Take the entries below and print only the lines from the one with "pink square: (104, 62)" through the one with "brown square: (79, 120) -> (48, 127), moved", exactly as they stand, both ends included.

SUPPLIED MATERIAL:
============================================================

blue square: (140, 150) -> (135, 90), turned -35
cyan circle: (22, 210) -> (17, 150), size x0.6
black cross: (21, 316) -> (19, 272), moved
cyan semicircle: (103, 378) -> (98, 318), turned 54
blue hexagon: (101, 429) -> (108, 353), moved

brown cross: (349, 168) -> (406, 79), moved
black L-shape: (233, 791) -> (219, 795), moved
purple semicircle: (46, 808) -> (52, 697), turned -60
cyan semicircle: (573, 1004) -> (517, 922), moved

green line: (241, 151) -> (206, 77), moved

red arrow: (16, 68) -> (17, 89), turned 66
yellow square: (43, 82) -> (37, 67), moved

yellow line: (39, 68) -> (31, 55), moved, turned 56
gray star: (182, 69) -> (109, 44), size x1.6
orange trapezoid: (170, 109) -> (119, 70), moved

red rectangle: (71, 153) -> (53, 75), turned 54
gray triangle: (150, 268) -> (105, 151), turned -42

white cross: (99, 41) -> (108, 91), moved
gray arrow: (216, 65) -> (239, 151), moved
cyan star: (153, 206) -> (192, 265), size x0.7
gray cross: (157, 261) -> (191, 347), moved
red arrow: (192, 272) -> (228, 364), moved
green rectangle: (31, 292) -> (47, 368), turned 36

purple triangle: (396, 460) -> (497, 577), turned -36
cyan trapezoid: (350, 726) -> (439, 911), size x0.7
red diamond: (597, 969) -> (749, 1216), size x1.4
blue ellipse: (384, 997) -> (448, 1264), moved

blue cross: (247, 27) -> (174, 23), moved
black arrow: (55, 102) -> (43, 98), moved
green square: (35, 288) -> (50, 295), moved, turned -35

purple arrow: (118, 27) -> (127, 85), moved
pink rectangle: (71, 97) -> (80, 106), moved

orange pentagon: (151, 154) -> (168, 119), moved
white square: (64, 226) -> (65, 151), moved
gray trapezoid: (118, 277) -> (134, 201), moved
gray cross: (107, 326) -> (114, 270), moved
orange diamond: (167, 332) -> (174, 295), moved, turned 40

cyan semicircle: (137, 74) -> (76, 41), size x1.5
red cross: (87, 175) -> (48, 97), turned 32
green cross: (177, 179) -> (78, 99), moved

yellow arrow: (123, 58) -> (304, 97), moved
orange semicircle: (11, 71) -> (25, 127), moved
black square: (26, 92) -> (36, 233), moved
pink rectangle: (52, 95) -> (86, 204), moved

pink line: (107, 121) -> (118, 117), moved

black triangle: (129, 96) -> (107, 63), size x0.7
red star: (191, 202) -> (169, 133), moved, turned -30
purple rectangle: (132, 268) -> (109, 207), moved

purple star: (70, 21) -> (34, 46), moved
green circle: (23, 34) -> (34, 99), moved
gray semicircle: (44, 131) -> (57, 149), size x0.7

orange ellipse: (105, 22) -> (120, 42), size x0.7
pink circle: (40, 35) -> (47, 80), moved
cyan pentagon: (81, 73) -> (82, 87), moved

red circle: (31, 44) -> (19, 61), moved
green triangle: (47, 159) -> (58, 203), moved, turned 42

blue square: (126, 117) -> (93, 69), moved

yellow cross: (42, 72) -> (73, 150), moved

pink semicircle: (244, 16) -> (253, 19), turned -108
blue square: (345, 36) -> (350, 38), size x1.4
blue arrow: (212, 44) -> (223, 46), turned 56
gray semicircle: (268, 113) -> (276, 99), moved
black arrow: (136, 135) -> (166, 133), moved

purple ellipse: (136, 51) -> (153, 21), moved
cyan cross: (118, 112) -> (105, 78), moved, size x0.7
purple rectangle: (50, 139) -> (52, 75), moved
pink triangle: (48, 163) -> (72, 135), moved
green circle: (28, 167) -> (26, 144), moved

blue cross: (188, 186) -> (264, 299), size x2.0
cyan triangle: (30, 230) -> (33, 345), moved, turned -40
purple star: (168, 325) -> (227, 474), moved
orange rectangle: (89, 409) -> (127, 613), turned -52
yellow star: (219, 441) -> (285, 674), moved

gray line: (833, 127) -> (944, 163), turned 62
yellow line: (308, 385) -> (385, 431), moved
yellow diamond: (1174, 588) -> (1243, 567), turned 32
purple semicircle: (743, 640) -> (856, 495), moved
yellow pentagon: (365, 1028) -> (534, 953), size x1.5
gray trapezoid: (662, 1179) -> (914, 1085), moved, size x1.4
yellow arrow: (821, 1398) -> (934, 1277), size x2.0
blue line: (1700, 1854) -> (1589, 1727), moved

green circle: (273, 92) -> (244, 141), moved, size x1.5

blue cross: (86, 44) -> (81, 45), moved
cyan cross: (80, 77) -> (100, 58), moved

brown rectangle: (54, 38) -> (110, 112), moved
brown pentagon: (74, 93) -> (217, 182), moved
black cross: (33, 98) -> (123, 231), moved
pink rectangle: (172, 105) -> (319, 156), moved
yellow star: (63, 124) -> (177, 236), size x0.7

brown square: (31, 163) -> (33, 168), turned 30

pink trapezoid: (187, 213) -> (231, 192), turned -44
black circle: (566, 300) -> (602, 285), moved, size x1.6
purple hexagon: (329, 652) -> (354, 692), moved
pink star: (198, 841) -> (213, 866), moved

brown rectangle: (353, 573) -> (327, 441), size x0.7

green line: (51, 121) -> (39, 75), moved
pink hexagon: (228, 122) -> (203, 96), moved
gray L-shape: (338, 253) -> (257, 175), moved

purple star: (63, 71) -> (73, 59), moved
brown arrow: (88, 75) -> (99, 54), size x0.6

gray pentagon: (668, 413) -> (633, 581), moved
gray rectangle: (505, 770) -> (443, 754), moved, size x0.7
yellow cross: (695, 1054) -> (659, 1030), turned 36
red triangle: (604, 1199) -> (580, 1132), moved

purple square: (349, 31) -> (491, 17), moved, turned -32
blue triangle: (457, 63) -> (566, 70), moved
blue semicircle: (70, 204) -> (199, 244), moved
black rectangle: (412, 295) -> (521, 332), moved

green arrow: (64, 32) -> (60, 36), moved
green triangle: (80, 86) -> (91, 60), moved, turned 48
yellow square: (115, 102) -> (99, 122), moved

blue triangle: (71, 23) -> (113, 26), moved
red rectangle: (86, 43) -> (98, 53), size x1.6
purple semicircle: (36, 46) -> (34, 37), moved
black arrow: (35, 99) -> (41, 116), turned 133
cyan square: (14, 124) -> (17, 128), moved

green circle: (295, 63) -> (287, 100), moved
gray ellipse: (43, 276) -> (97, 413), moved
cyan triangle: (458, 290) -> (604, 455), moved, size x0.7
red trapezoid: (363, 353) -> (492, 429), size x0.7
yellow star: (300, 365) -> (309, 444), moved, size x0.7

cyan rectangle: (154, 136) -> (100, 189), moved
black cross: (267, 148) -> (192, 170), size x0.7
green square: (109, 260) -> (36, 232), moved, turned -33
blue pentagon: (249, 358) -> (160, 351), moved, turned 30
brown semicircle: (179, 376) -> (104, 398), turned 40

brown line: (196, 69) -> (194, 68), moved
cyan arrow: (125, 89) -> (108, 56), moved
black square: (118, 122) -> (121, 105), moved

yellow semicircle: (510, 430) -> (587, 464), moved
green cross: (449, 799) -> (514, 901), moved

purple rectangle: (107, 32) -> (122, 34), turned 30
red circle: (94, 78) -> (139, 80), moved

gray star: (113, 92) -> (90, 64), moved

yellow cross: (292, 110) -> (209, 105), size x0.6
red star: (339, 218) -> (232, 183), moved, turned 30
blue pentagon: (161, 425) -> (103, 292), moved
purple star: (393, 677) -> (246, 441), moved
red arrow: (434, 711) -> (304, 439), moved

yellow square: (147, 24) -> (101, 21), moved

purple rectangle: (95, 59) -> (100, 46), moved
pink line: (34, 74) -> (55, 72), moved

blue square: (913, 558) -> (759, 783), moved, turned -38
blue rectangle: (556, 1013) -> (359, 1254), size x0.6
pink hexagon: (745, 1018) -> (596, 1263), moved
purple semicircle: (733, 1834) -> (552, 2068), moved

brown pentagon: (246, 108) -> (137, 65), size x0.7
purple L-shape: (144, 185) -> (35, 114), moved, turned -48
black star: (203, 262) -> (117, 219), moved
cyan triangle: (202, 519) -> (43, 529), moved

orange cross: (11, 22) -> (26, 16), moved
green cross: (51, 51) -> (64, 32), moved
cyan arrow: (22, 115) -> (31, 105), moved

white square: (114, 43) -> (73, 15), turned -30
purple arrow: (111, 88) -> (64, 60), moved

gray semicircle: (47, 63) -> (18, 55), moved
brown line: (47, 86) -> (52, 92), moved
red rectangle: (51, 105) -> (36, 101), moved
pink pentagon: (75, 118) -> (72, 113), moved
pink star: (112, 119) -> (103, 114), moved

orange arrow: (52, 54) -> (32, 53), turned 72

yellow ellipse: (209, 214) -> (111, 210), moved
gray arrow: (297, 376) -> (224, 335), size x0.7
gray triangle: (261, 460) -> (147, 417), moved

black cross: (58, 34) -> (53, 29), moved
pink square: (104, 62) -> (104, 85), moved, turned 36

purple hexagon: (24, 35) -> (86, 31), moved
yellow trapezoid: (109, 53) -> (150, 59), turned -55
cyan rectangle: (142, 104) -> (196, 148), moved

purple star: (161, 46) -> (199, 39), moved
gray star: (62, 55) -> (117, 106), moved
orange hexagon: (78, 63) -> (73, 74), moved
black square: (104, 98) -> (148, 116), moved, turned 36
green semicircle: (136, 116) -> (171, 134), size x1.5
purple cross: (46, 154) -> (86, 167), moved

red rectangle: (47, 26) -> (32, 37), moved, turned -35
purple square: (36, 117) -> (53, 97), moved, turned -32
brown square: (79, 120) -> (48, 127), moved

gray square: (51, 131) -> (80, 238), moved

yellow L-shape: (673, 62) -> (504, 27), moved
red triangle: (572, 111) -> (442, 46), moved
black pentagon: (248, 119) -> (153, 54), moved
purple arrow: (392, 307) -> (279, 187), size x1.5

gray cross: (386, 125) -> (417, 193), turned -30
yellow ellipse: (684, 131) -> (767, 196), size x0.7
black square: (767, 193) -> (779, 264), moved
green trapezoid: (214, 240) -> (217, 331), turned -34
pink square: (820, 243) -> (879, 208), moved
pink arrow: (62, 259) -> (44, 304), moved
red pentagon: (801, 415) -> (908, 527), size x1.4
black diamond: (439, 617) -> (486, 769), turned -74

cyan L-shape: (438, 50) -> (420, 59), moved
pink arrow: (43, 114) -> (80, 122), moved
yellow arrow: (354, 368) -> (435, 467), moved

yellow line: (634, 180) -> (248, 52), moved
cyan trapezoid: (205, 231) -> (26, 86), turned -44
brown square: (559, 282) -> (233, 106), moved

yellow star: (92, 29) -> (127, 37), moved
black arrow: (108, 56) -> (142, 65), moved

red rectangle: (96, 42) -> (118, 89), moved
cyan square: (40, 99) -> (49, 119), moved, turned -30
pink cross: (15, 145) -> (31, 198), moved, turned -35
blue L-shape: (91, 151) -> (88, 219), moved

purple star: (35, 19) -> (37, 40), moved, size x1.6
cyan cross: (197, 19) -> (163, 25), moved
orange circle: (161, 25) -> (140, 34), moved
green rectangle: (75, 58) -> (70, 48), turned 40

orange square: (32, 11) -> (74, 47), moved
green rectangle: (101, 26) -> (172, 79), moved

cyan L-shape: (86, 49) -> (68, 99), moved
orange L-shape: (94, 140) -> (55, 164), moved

============================================================

EXERCISE OUTPUT:
pink square: (104, 62) -> (104, 85), moved, turned 36

purple hexagon: (24, 35) -> (86, 31), moved
yellow trapezoid: (109, 53) -> (150, 59), turned -55
cyan rectangle: (142, 104) -> (196, 148), moved

purple star: (161, 46) -> (199, 39), moved
gray star: (62, 55) -> (117, 106), moved
orange hexagon: (78, 63) -> (73, 74), moved
black square: (104, 98) -> (148, 116), moved, turned 36
green semicircle: (136, 116) -> (171, 134), size x1.5
purple cross: (46, 154) -> (86, 167), moved

red rectangle: (47, 26) -> (32, 37), moved, turned -35
purple square: (36, 117) -> (53, 97), moved, turned -32
brown square: (79, 120) -> (48, 127), moved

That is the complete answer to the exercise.